§ **TASK INSTRUCTIONS**:
A verbatim copy of the lines from the one with "D201: diode BAV21" through the final line below is required; print it and nothing else.
--- START ---
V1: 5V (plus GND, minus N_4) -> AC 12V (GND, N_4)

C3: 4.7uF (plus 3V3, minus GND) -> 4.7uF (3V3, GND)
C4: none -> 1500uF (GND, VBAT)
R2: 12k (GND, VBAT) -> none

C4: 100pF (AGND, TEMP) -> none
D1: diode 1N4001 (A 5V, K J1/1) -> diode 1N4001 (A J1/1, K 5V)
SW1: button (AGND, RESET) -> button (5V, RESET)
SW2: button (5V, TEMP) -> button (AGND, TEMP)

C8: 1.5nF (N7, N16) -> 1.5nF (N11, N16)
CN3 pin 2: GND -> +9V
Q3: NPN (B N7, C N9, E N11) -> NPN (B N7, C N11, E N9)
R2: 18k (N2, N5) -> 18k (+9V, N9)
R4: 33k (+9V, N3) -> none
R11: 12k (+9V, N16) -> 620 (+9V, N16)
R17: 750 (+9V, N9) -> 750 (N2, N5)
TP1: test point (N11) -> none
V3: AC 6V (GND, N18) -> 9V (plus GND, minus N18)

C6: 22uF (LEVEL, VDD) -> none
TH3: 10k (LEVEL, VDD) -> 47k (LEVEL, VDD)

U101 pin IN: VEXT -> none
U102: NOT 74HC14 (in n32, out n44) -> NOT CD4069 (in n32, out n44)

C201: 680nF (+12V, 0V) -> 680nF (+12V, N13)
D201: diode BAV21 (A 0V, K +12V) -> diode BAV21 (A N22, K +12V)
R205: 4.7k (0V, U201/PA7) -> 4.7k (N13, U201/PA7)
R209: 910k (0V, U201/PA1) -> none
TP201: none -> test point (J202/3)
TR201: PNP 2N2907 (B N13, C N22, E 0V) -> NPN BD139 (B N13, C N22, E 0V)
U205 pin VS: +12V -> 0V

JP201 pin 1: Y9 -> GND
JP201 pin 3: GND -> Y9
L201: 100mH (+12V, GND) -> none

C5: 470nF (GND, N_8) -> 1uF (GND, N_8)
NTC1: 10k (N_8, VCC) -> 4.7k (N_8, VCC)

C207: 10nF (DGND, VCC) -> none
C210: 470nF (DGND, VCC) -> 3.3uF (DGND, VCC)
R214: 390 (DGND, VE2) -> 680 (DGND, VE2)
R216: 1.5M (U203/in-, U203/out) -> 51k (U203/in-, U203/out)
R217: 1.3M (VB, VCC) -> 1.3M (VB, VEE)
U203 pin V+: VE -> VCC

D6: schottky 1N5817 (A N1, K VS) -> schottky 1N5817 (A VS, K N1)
--- END ---
§ **TASK OUTPUT**:
D201: diode BAV21 (A 0V, K +12V) -> diode BAV21 (A N22, K +12V)
R205: 4.7k (0V, U201/PA7) -> 4.7k (N13, U201/PA7)
R209: 910k (0V, U201/PA1) -> none
TP201: none -> test point (J202/3)
TR201: PNP 2N2907 (B N13, C N22, E 0V) -> NPN BD139 (B N13, C N22, E 0V)
U205 pin VS: +12V -> 0V

JP201 pin 1: Y9 -> GND
JP201 pin 3: GND -> Y9
L201: 100mH (+12V, GND) -> none

C5: 470nF (GND, N_8) -> 1uF (GND, N_8)
NTC1: 10k (N_8, VCC) -> 4.7k (N_8, VCC)

C207: 10nF (DGND, VCC) -> none
C210: 470nF (DGND, VCC) -> 3.3uF (DGND, VCC)
R214: 390 (DGND, VE2) -> 680 (DGND, VE2)
R216: 1.5M (U203/in-, U203/out) -> 51k (U203/in-, U203/out)
R217: 1.3M (VB, VCC) -> 1.3M (VB, VEE)
U203 pin V+: VE -> VCC

D6: schottky 1N5817 (A N1, K VS) -> schottky 1N5817 (A VS, K N1)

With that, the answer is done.